(Spatial object tracking data)

Start of Block

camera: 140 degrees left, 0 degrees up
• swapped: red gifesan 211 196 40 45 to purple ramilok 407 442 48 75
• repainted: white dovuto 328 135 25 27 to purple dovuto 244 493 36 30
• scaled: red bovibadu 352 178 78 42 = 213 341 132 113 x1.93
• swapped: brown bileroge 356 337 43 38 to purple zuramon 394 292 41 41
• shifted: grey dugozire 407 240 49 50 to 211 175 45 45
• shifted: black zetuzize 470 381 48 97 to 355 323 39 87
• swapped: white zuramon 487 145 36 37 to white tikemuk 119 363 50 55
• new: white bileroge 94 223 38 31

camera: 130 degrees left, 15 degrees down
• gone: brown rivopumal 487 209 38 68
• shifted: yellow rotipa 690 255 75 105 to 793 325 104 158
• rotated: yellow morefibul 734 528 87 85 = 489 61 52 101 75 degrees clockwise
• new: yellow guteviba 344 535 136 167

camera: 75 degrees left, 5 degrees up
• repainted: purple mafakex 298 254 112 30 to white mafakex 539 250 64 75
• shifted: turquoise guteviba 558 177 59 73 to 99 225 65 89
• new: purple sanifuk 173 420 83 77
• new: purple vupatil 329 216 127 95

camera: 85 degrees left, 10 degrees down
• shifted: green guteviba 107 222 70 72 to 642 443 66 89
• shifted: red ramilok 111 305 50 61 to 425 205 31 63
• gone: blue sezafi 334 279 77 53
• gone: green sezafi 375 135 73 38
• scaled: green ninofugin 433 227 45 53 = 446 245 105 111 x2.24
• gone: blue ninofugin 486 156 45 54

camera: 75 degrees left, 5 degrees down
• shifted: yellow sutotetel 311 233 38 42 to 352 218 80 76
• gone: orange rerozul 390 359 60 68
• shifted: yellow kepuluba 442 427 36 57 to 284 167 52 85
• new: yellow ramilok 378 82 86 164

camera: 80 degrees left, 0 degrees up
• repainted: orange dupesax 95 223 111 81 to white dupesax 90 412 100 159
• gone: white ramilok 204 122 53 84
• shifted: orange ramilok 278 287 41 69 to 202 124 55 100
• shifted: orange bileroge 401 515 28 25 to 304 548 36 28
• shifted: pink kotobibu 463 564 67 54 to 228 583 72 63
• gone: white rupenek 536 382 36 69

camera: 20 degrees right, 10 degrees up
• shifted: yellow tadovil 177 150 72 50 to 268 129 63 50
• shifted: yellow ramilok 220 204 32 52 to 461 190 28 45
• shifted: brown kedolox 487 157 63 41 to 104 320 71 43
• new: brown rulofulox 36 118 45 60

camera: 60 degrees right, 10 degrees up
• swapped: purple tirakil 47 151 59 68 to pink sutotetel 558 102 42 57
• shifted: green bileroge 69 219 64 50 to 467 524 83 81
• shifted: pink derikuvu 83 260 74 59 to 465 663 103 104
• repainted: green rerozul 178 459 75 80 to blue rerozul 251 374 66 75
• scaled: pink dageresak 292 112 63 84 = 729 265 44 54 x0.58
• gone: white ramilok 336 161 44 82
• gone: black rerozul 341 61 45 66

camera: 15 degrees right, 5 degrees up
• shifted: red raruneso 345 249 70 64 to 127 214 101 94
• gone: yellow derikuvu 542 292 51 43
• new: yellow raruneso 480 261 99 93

End of Block

What you will do = Write down again the exact lines running from the beginning of the data to the line containing "355 323 39 87", with both ends included.

Task output =
camera: 140 degrees left, 0 degrees up
• swapped: red gifesan 211 196 40 45 to purple ramilok 407 442 48 75
• repainted: white dovuto 328 135 25 27 to purple dovuto 244 493 36 30
• scaled: red bovibadu 352 178 78 42 = 213 341 132 113 x1.93
• swapped: brown bileroge 356 337 43 38 to purple zuramon 394 292 41 41
• shifted: grey dugozire 407 240 49 50 to 211 175 45 45
• shifted: black zetuzize 470 381 48 97 to 355 323 39 87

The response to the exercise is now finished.